## [PROBLEM DETAILS]
Please copy every line of the records below that holds the word "plate".

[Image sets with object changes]
=== Begin Enclosure ===

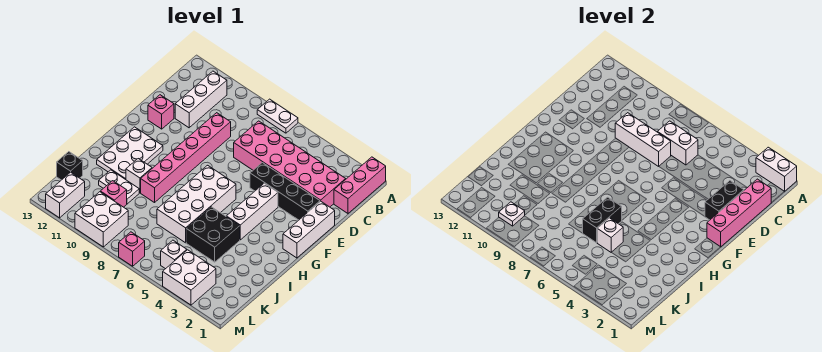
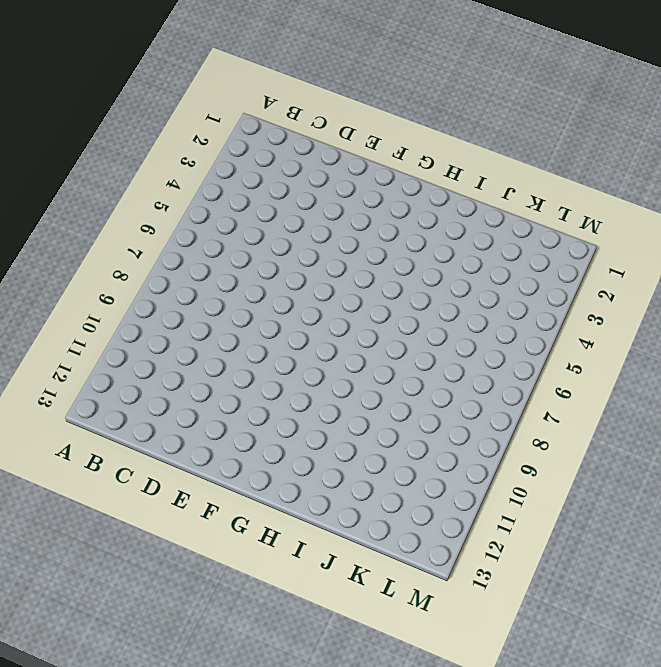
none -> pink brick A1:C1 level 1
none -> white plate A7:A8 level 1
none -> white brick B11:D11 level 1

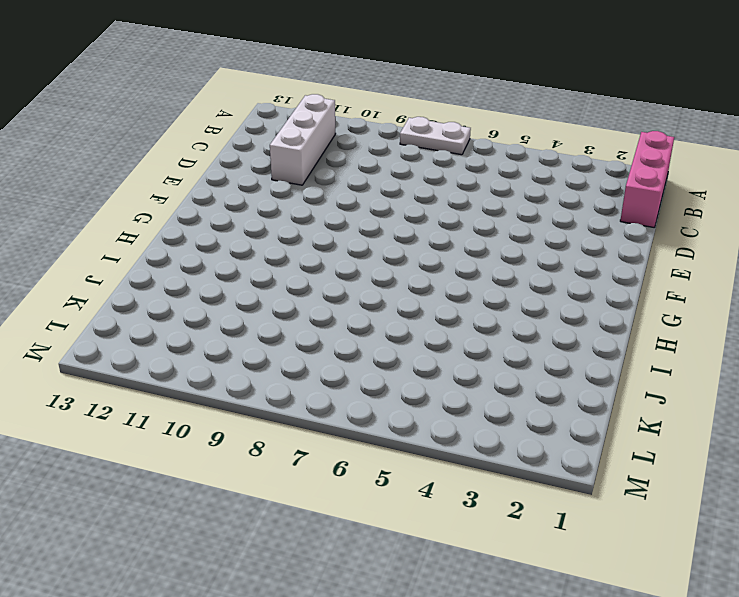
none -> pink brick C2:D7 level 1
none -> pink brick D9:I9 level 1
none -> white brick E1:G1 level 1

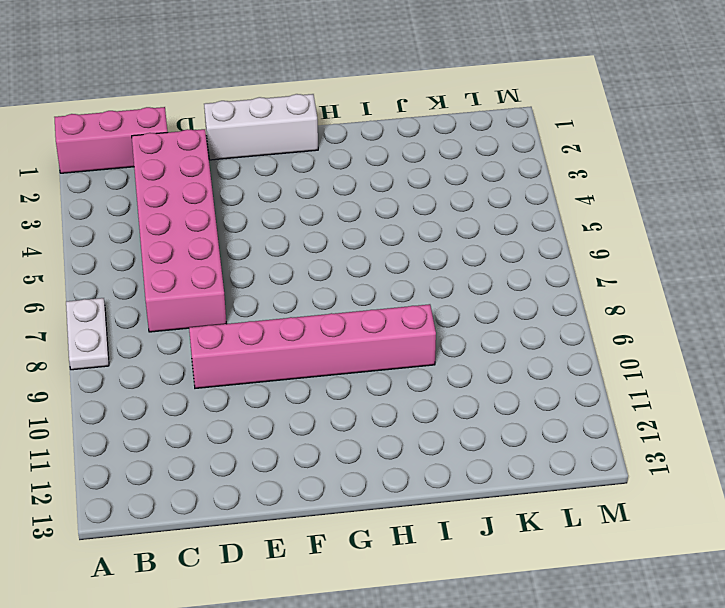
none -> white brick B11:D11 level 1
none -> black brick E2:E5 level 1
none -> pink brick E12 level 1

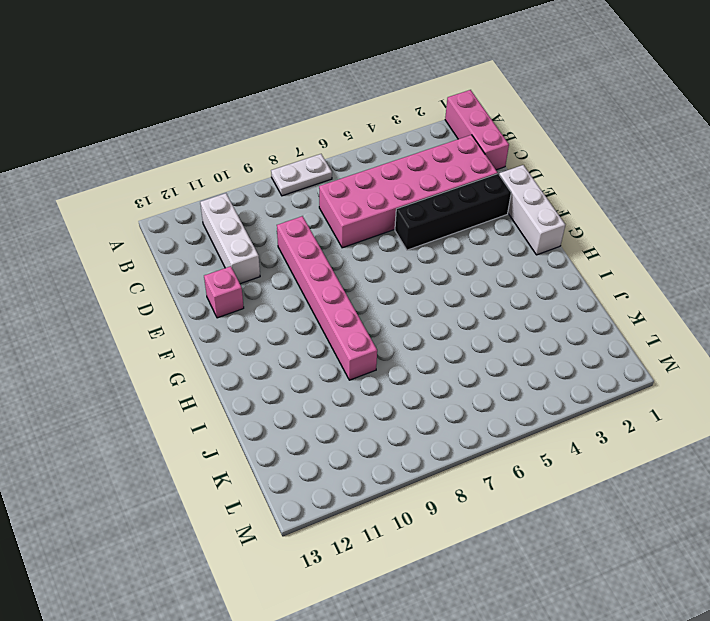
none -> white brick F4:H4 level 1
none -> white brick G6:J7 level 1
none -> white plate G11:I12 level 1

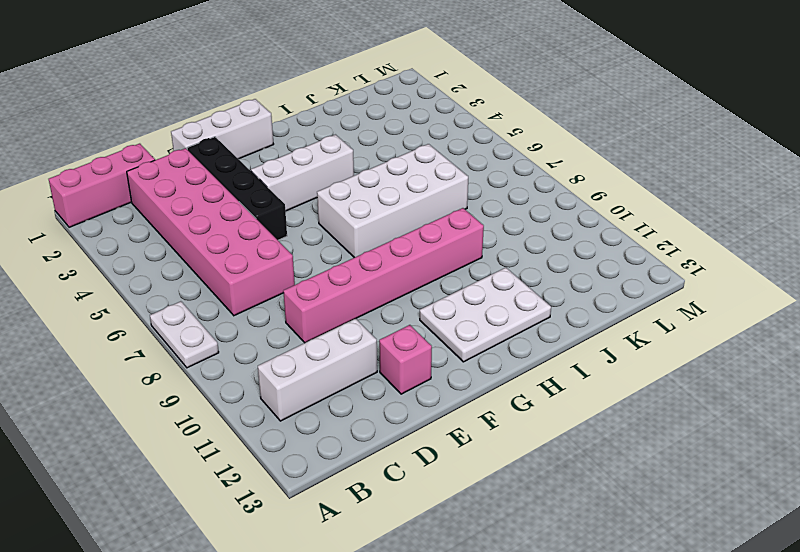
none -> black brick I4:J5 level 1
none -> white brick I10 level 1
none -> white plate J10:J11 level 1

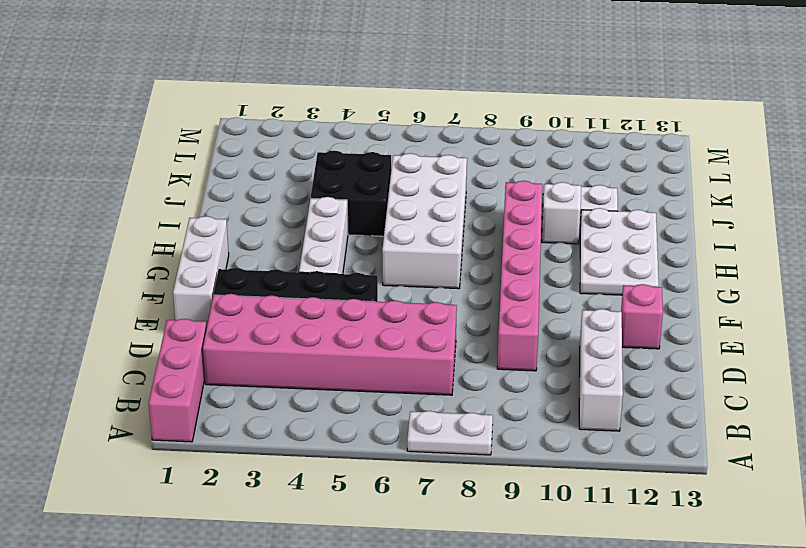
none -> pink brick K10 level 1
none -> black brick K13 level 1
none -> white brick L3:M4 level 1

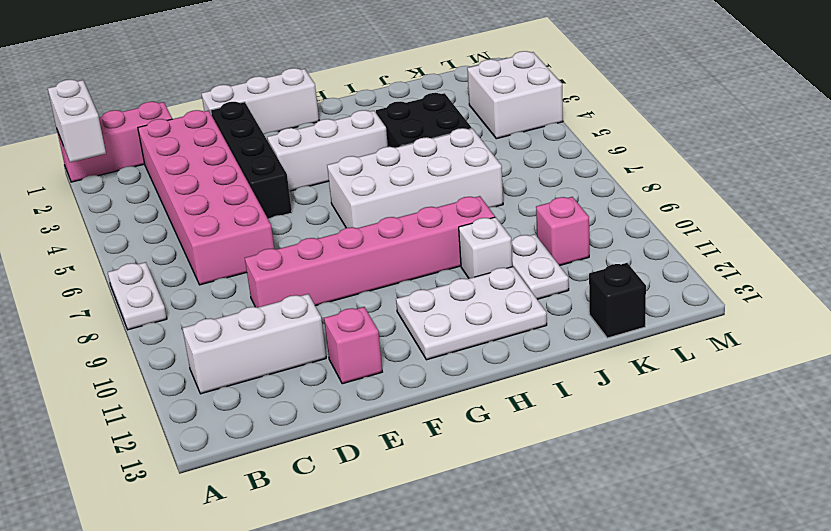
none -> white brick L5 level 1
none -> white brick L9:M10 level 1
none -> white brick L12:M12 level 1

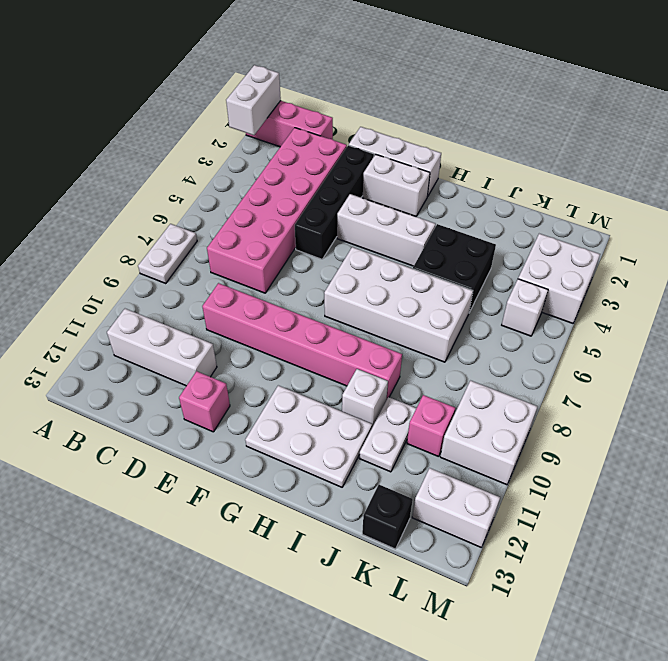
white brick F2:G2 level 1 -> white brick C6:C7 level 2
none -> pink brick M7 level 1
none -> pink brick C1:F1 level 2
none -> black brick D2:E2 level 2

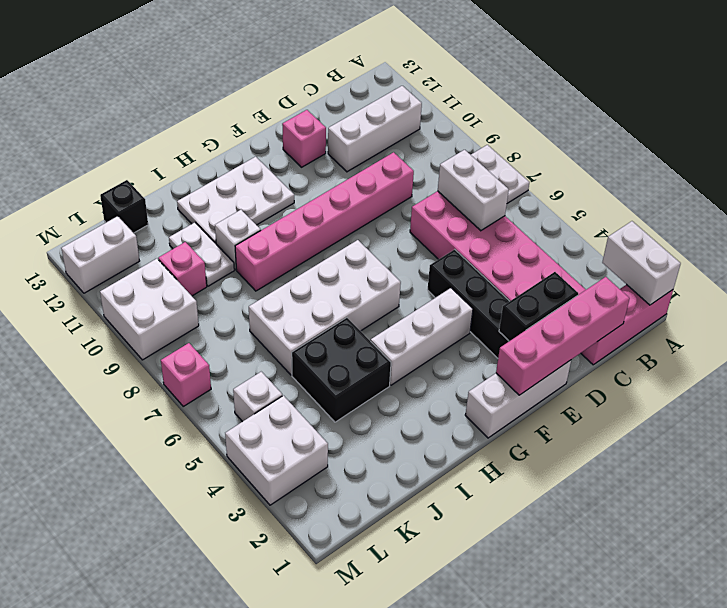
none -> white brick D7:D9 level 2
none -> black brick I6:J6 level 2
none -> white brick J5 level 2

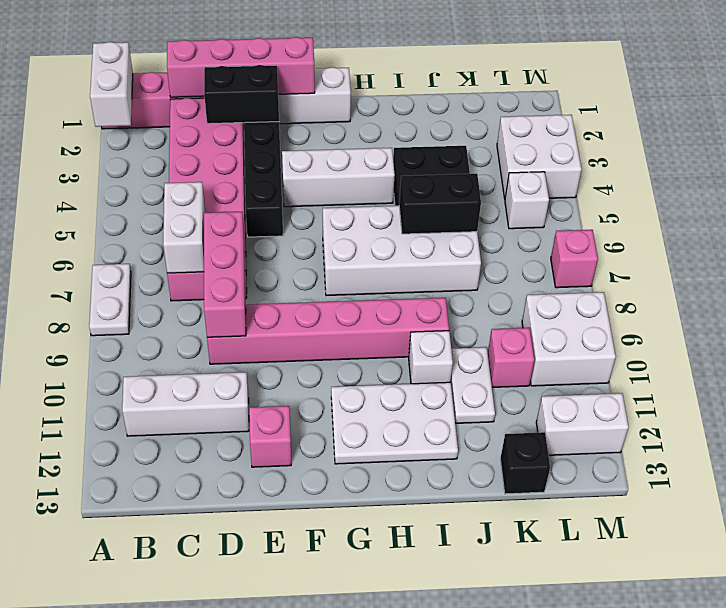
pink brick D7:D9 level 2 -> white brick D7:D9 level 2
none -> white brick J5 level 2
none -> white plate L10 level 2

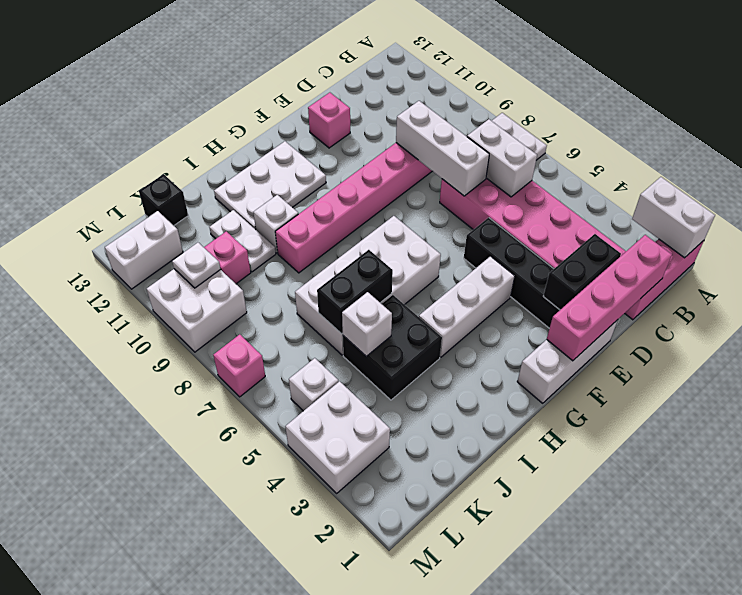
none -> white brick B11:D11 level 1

=== End Enclosure ===
=== Begin Enclosure ===

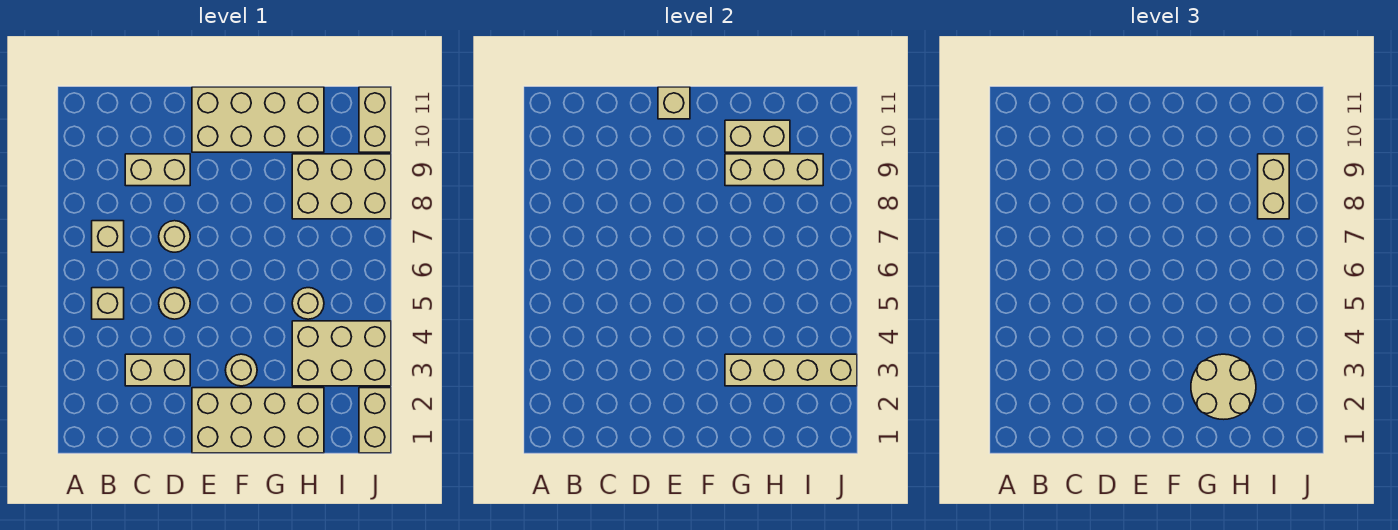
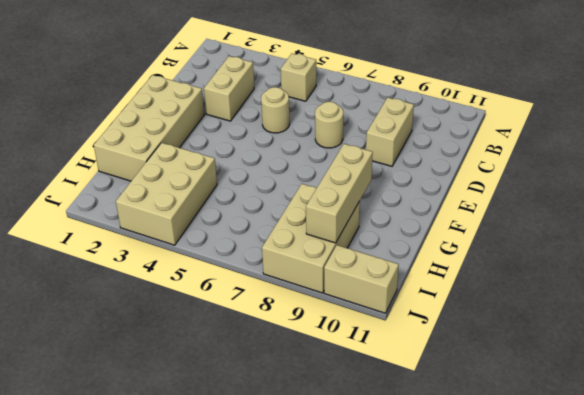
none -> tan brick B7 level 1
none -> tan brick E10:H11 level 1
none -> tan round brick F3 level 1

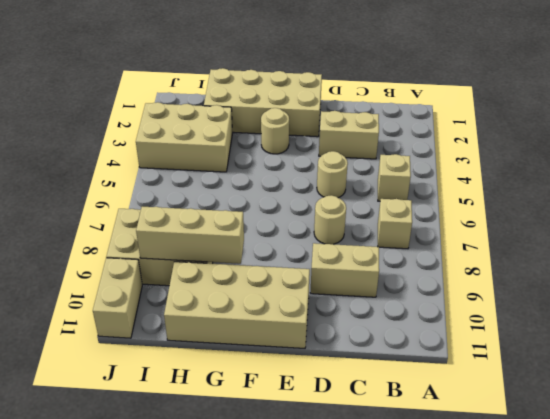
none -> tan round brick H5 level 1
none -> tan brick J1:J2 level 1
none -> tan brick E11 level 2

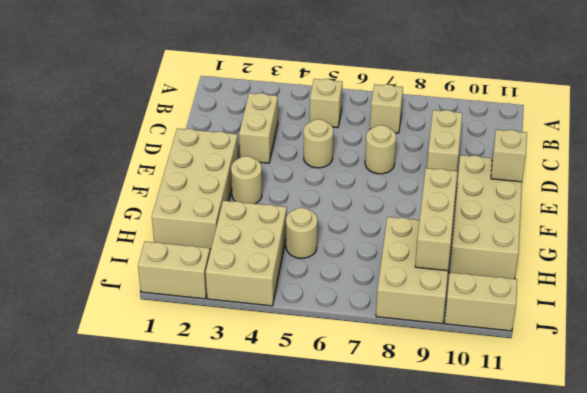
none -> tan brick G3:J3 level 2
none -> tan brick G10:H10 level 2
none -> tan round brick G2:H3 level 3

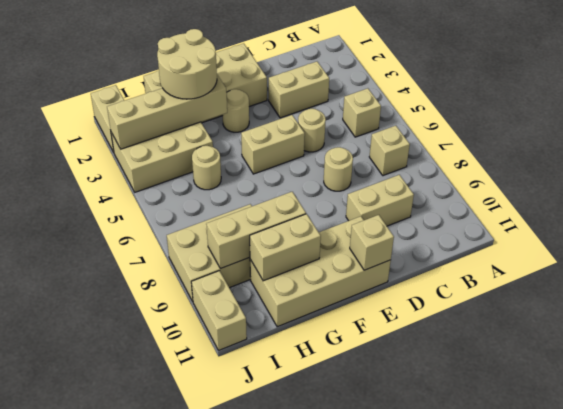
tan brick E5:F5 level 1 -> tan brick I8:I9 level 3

=== End Enclosure ===

## [THE COMPLETED TASK]
none -> white plate A7:A8 level 1
none -> white plate G11:I12 level 1
none -> white plate J10:J11 level 1
none -> white plate L10 level 2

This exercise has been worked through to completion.